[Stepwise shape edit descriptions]
========

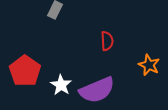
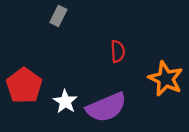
orange star: (149, 65) -> (166, 79), size x1.4

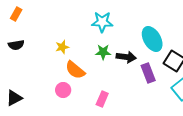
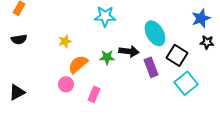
green star: (103, 52) -> (107, 57), moved
orange semicircle: (75, 70) -> (78, 64), turned 100
pink rectangle: (102, 99) -> (94, 94), moved

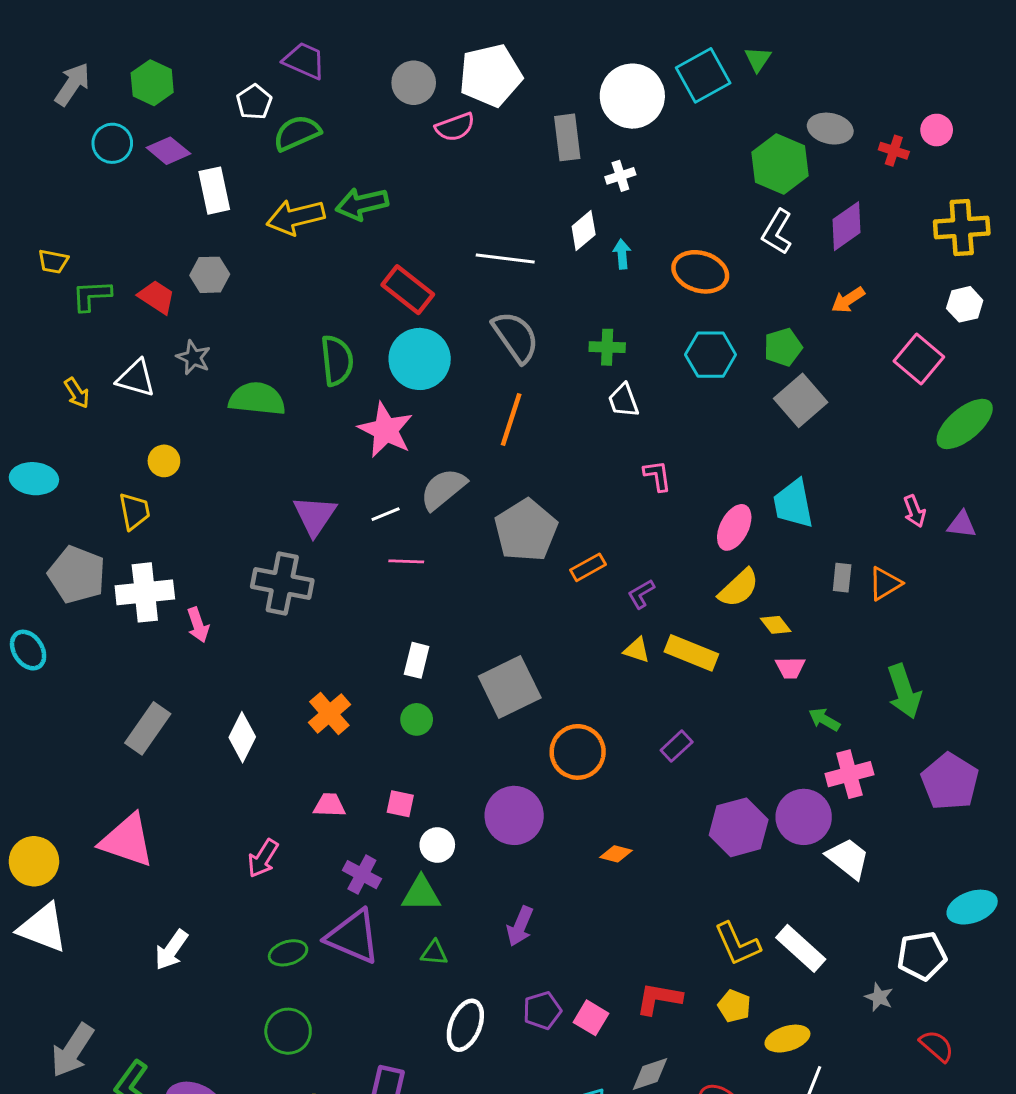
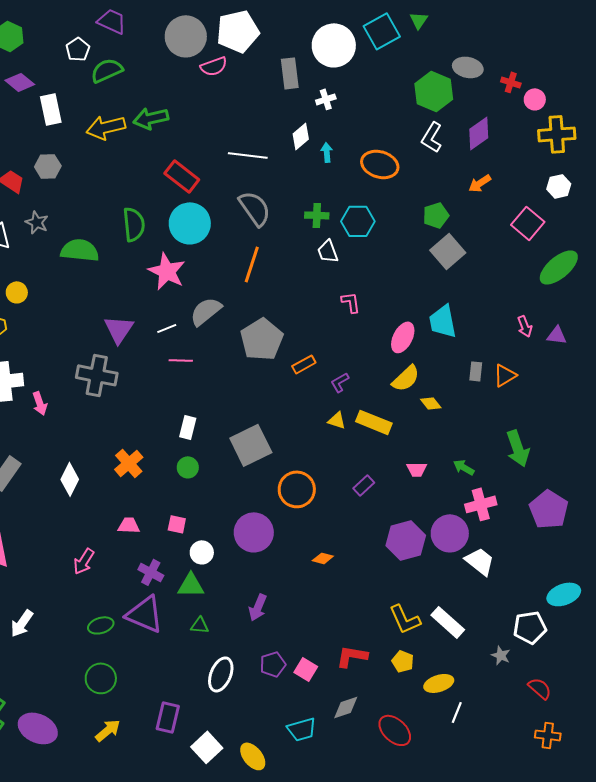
gray circle: (414, 83) -> (186, 36), size x1.4
pink circle: (937, 130) -> (535, 99), moved
cyan hexagon: (711, 355) -> (358, 221), moved
pink trapezoid: (790, 668) -> (417, 469), moved

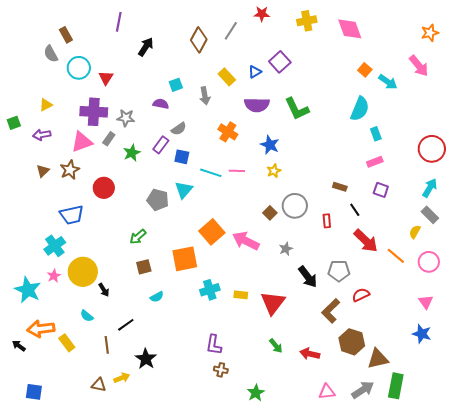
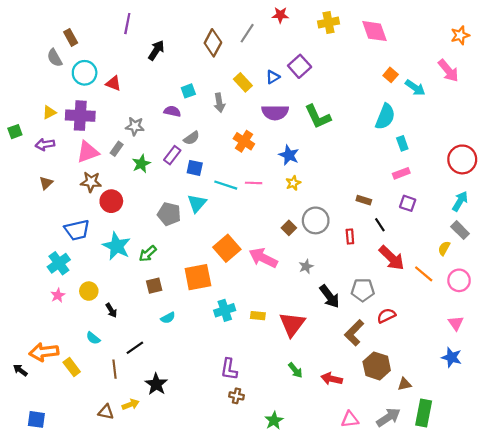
red triangle: (106, 78) -> (113, 83), turned -42
purple cross: (94, 112) -> (80, 116), moved
brown star: (70, 170) -> (91, 182), moved, turned 30
yellow circle: (83, 272) -> (89, 291), size x0.6
cyan star: (28, 290) -> (117, 246), moved
brown triangle: (378, 359) -> (404, 384), size x0.6

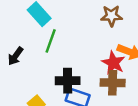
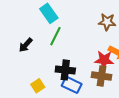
red star: (113, 63) -> (104, 60), turned -30

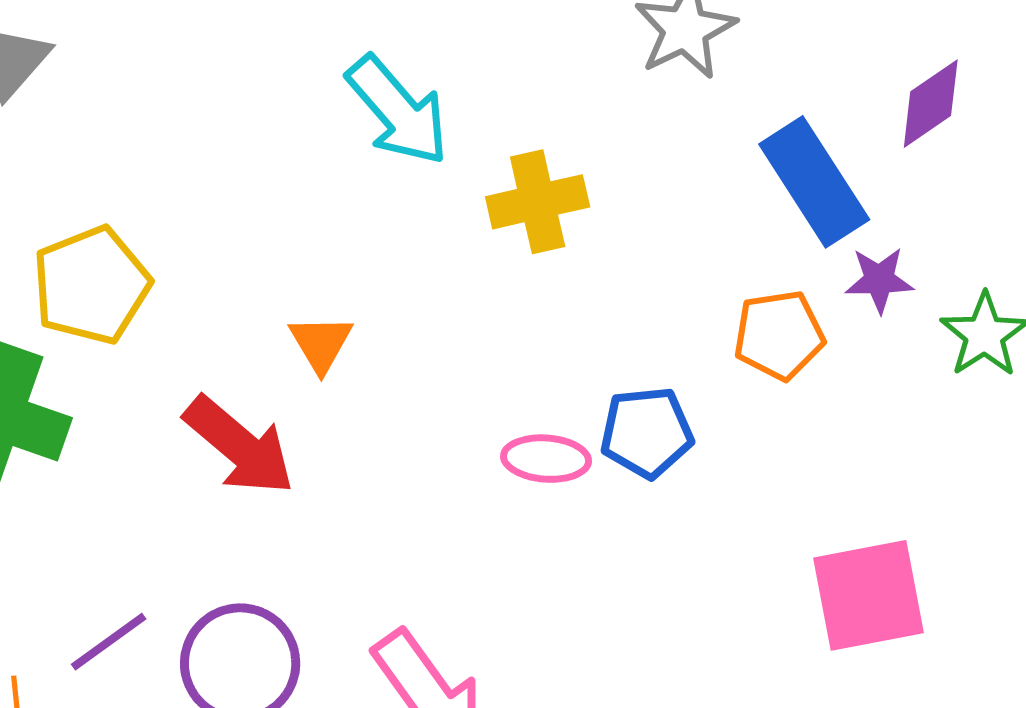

========

__What you need to do__:
Check each line above for the string "cyan" and return those that contain it.

__Answer__:
cyan hexagon: (711, 355) -> (358, 221), moved
cyan star: (28, 290) -> (117, 246), moved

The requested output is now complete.